▶ _Work instructions_:
Return the data below exactly, minus the pictures.

※ ※ ※

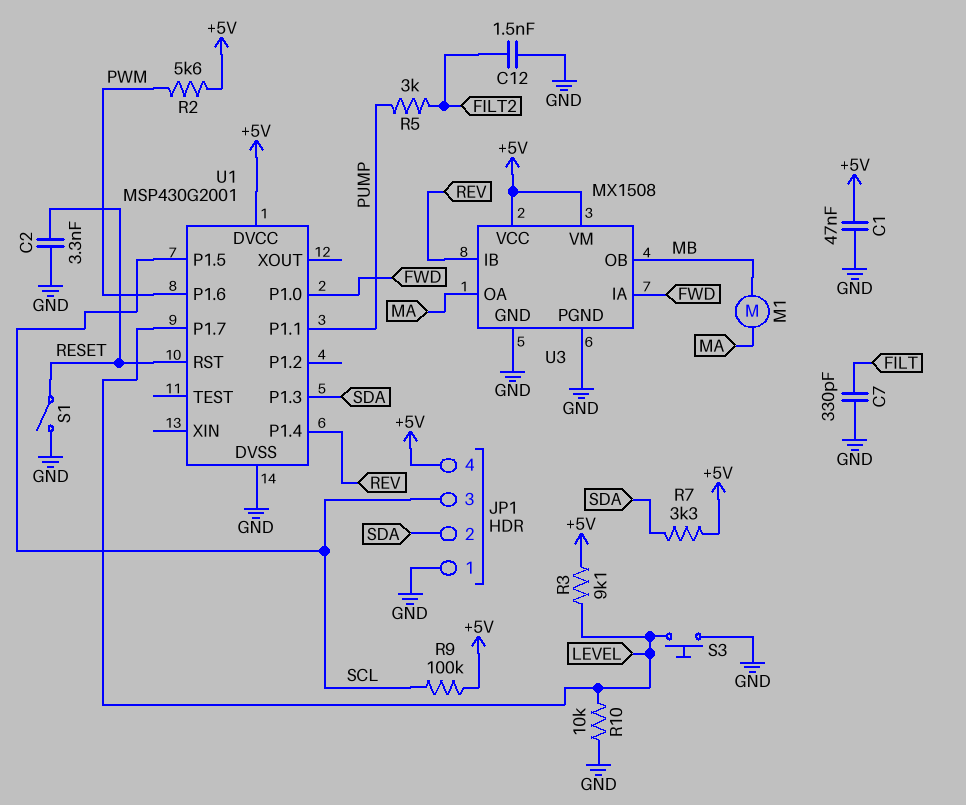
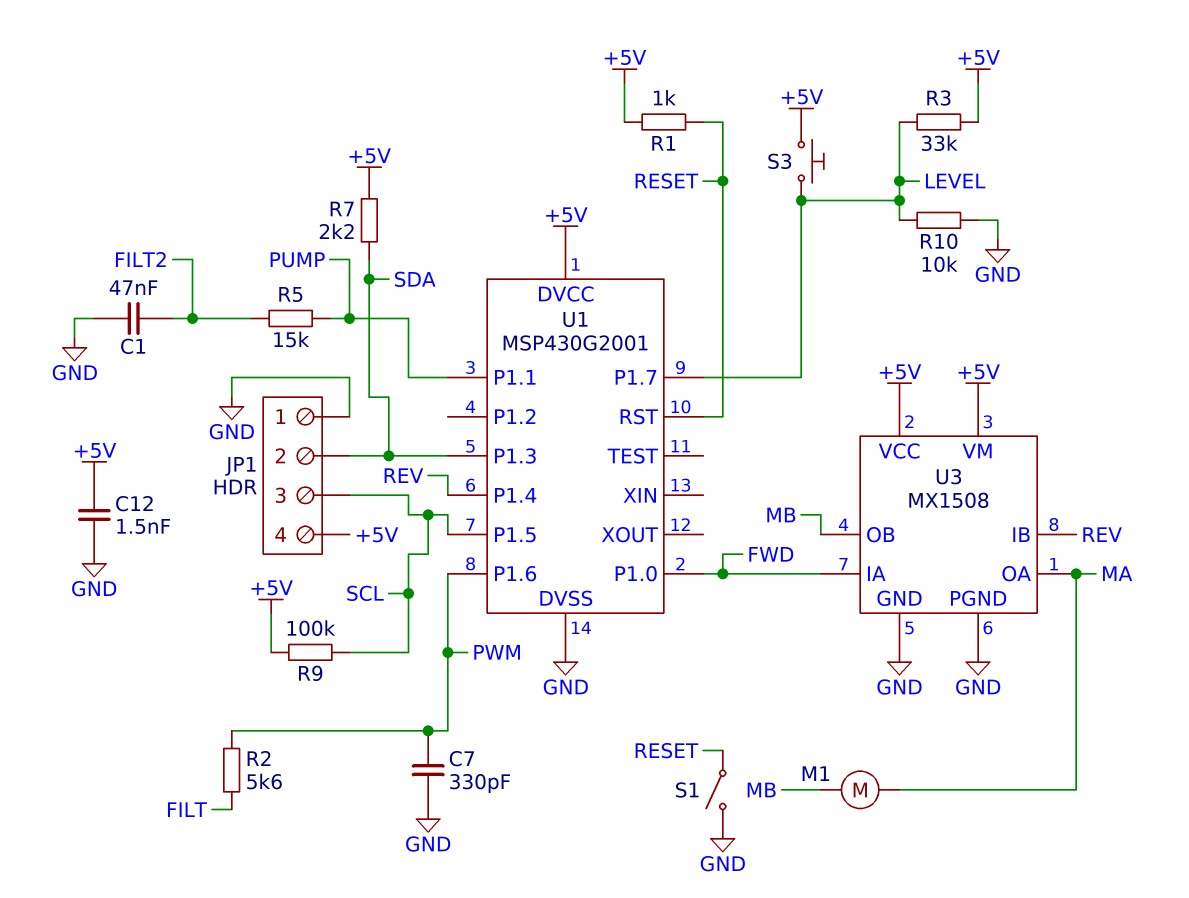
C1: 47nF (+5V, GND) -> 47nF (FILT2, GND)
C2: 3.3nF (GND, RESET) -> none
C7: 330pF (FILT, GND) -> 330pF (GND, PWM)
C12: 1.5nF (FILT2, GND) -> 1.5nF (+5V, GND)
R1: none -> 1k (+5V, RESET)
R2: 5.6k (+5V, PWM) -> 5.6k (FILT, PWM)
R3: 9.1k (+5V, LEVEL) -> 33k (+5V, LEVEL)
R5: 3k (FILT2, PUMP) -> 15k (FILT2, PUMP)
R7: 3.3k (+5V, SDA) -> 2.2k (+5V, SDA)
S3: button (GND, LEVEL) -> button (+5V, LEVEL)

※ ※ ※

▶ _Problem solution_:
C1: 47nF (+5V, GND) -> 47nF (FILT2, GND)
C2: 3.3nF (GND, RESET) -> none
C7: 330pF (FILT, GND) -> 330pF (GND, PWM)
C12: 1.5nF (FILT2, GND) -> 1.5nF (+5V, GND)
R1: none -> 1k (+5V, RESET)
R2: 5.6k (+5V, PWM) -> 5.6k (FILT, PWM)
R3: 9.1k (+5V, LEVEL) -> 33k (+5V, LEVEL)
R5: 3k (FILT2, PUMP) -> 15k (FILT2, PUMP)
R7: 3.3k (+5V, SDA) -> 2.2k (+5V, SDA)
S3: button (GND, LEVEL) -> button (+5V, LEVEL)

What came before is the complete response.